Activity – Restate, word for word and with no pictures, the stretch of lines in the data below that begins at the line with "C4: 6.8nF (AMP, ZOB) -> 470nF (AMP, ZOB)" and ends at the line with "VR2: 5k (AGND, AMP, wiper", inclusive.

Material to process Block Start

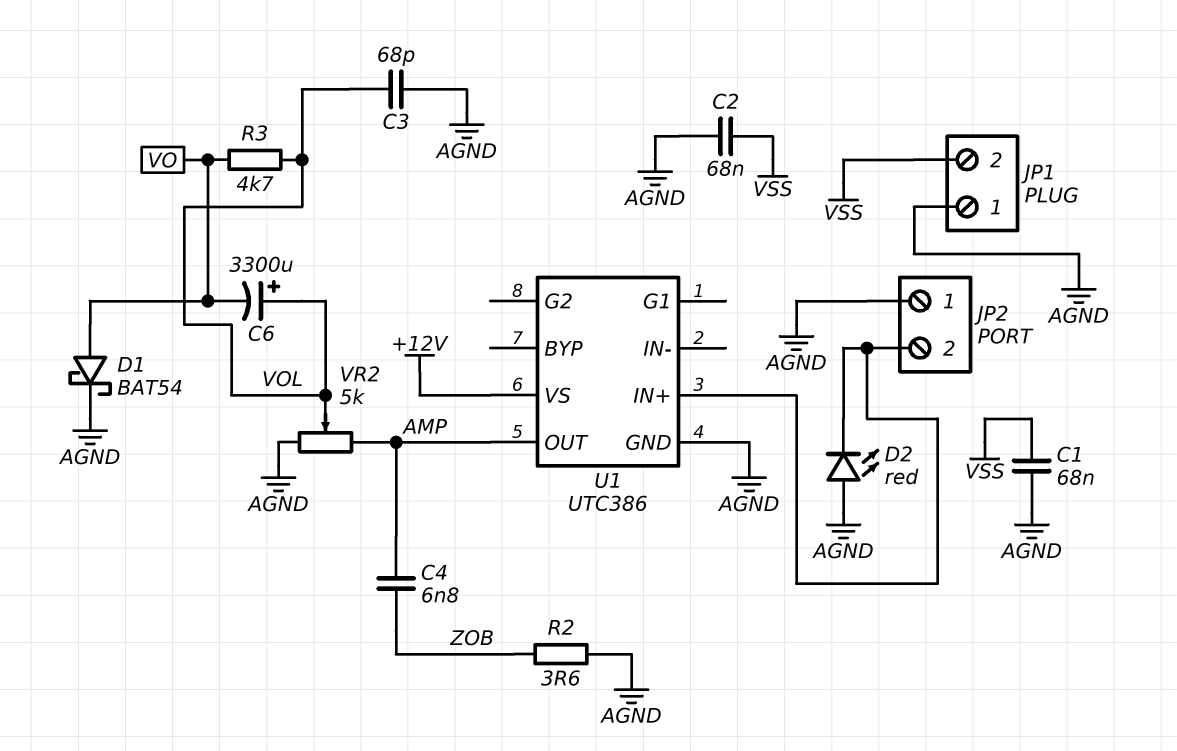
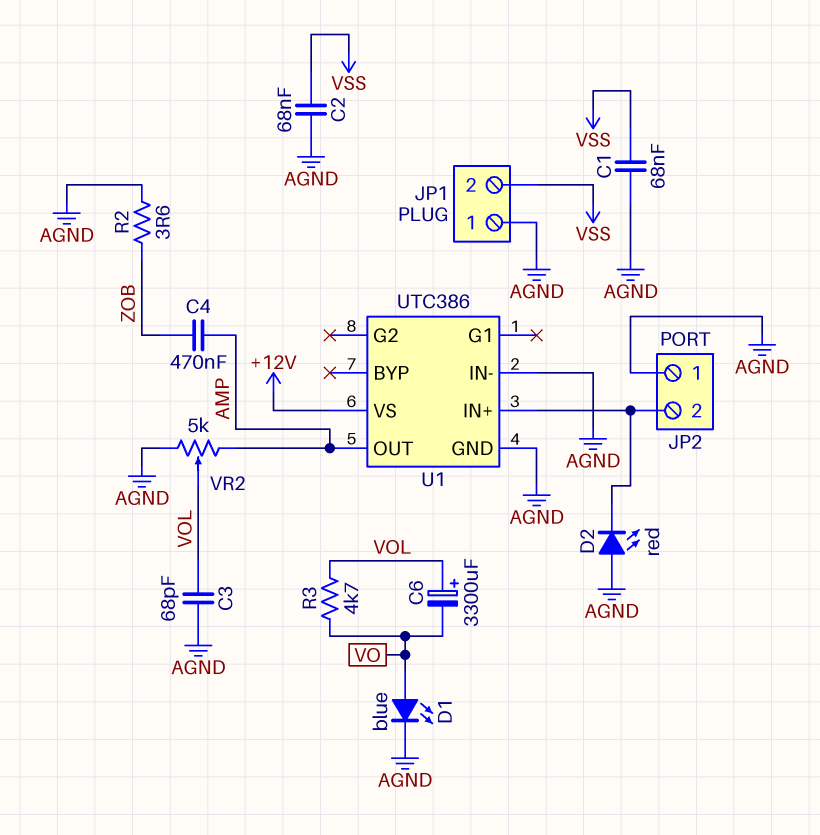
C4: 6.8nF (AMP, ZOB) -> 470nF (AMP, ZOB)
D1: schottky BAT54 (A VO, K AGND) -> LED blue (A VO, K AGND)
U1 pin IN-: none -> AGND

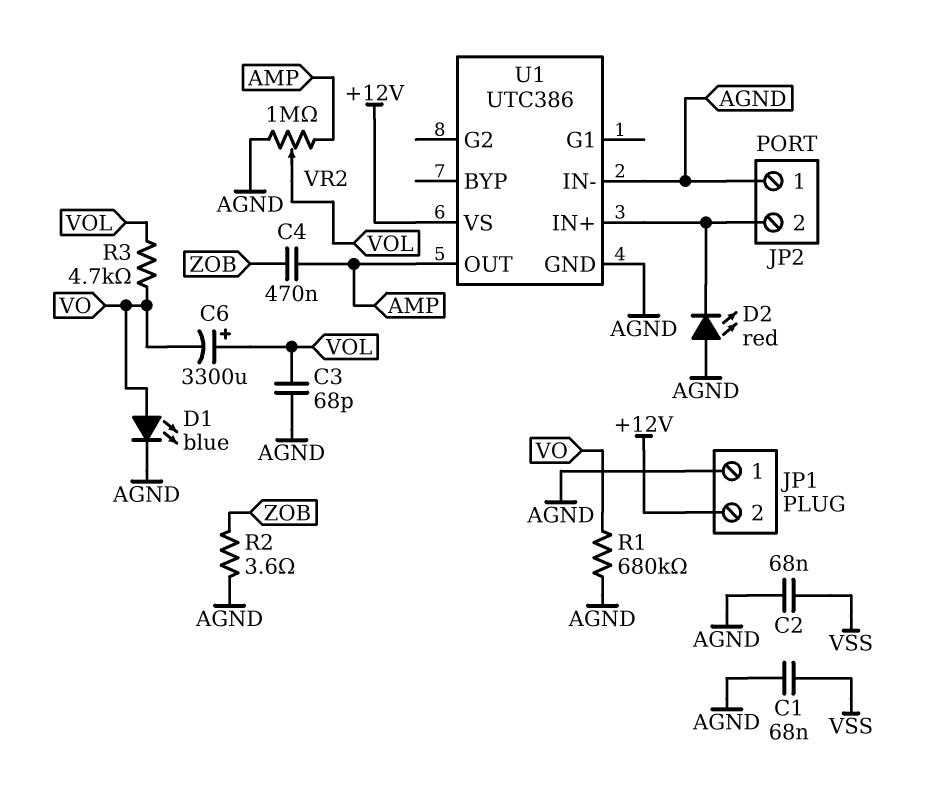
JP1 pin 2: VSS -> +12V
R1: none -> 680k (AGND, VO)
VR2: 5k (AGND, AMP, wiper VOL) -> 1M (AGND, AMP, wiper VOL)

Material to process Block End
Material to process Block Start

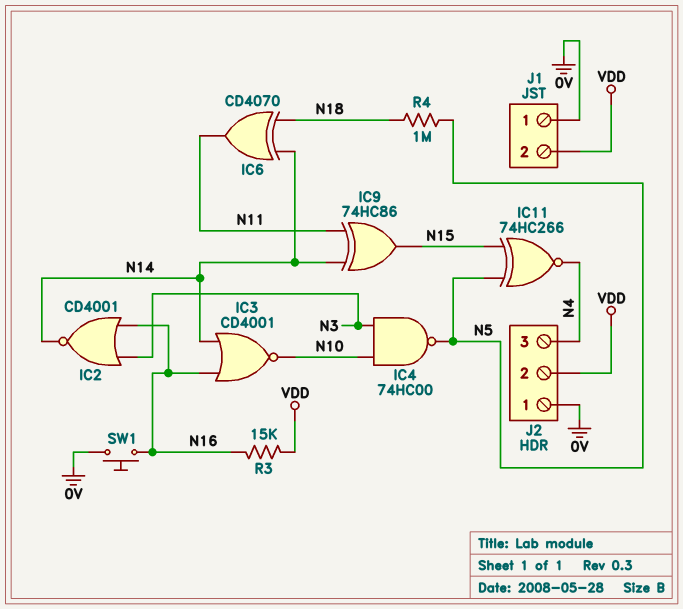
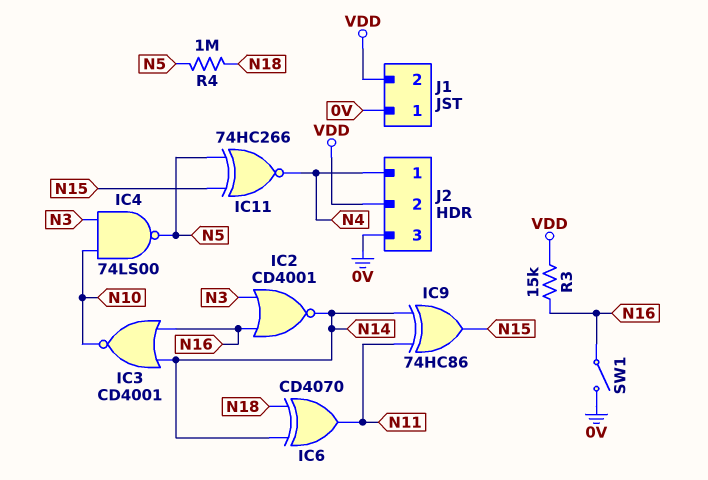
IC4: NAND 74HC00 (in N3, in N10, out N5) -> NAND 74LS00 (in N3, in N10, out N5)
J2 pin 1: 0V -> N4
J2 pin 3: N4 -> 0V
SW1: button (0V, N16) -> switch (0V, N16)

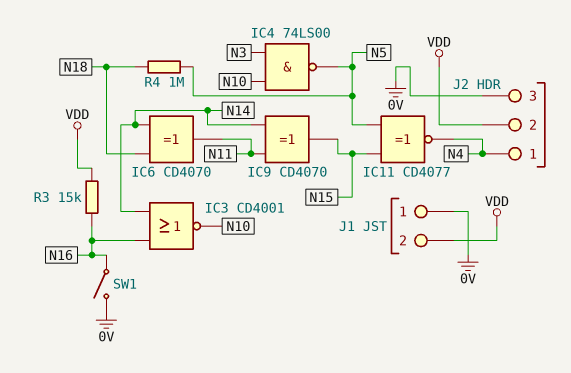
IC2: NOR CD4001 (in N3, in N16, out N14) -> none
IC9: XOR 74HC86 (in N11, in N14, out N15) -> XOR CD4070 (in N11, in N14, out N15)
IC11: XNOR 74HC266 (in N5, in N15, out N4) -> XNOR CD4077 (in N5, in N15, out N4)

Material to process Block End

Answer section –
C4: 6.8nF (AMP, ZOB) -> 470nF (AMP, ZOB)
D1: schottky BAT54 (A VO, K AGND) -> LED blue (A VO, K AGND)
U1 pin IN-: none -> AGND

JP1 pin 2: VSS -> +12V
R1: none -> 680k (AGND, VO)
VR2: 5k (AGND, AMP, wiper VOL) -> 1M (AGND, AMP, wiper VOL)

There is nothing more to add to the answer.